**Work to be completed**
Where a line below holds the string "white", that line goes into the answer.

START Input data

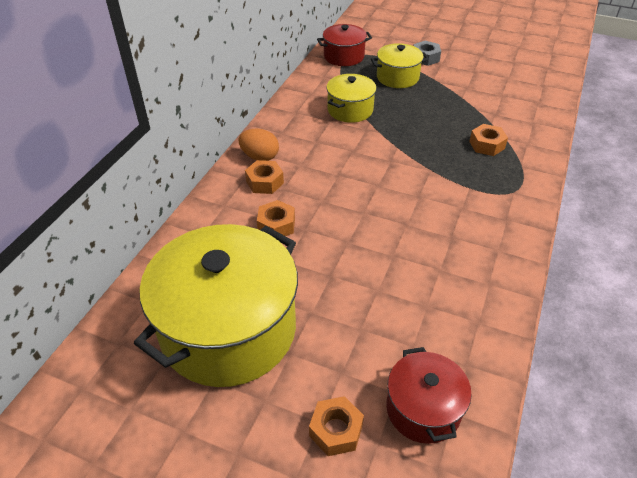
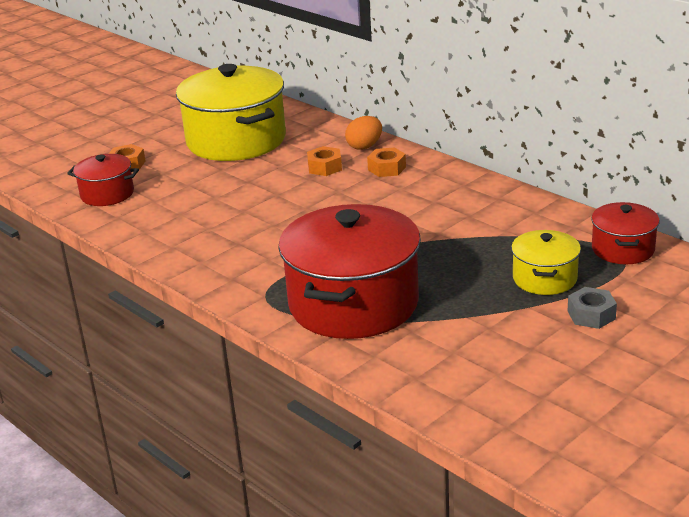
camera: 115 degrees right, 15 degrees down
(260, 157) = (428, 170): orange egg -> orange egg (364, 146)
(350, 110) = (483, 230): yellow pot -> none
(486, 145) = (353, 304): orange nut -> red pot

END Input data
START Input data

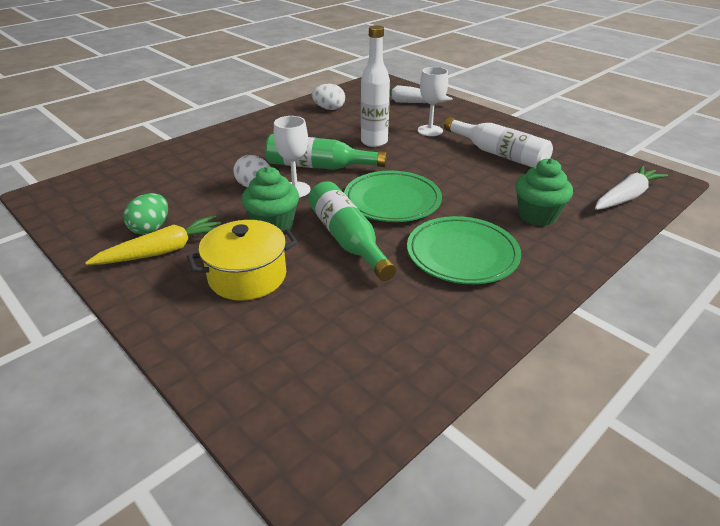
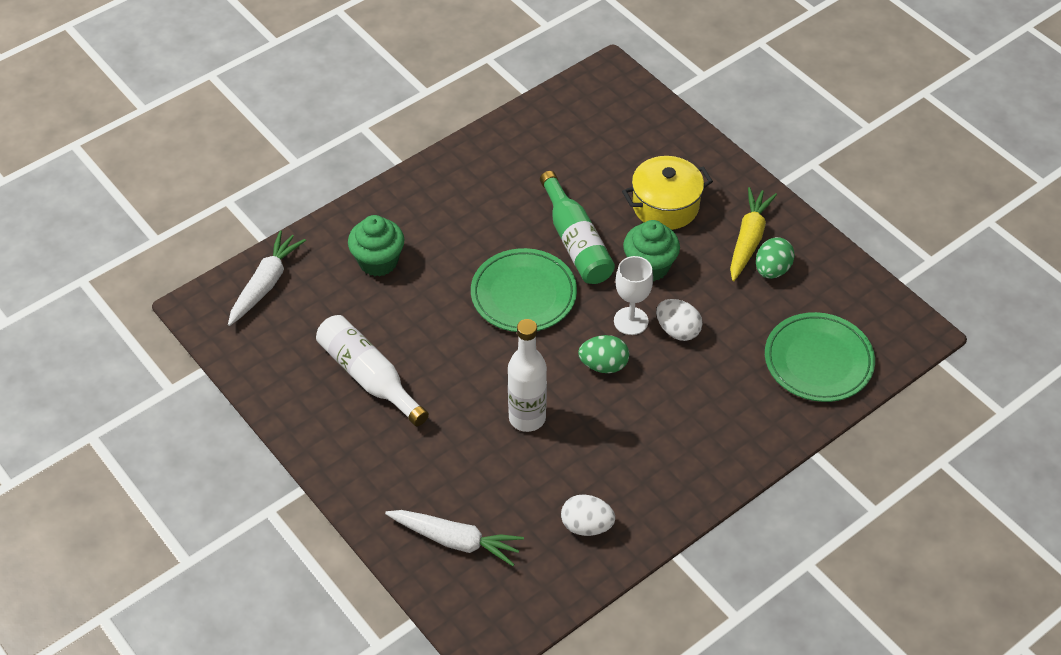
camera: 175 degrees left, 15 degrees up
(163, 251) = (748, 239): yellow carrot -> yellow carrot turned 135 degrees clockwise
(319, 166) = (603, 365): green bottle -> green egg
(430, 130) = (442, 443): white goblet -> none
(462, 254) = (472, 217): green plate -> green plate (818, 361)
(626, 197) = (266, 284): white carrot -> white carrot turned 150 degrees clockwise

END Input data
START Input data

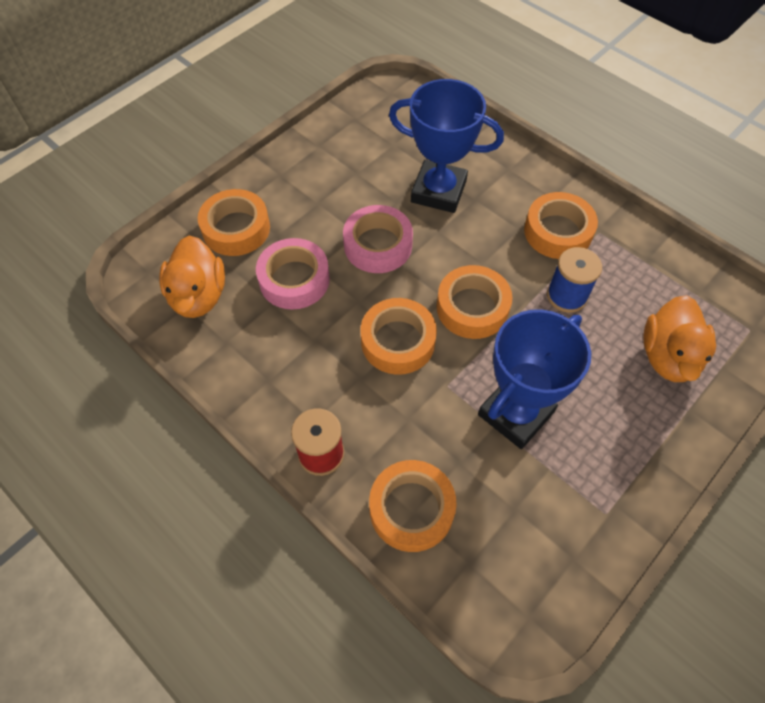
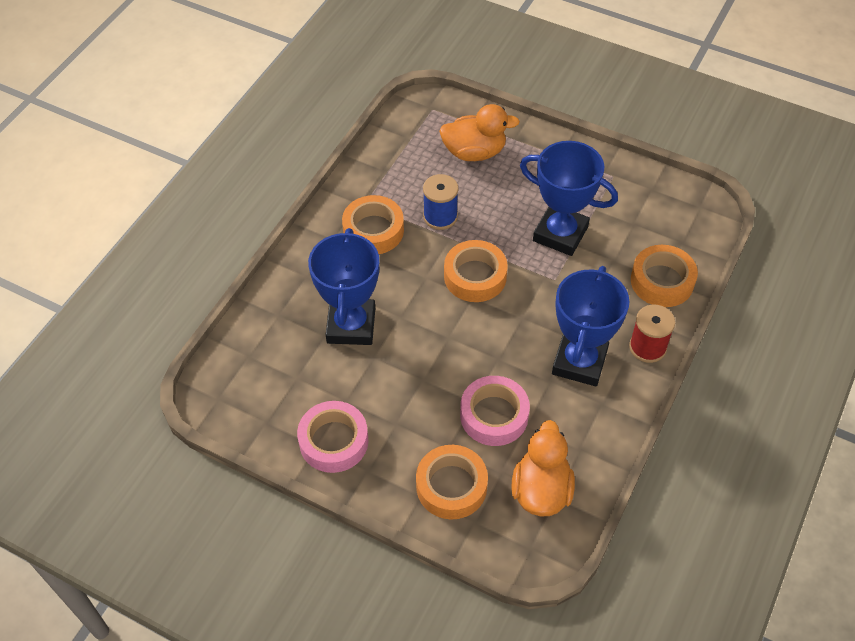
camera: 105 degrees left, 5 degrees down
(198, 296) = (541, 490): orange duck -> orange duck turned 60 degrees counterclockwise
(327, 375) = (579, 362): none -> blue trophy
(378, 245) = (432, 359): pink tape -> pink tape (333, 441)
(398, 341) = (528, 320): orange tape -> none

END Input data

**Your response**
(430, 130) = (442, 443): white goblet -> none
(626, 197) = (266, 284): white carrot -> white carrot turned 150 degrees clockwise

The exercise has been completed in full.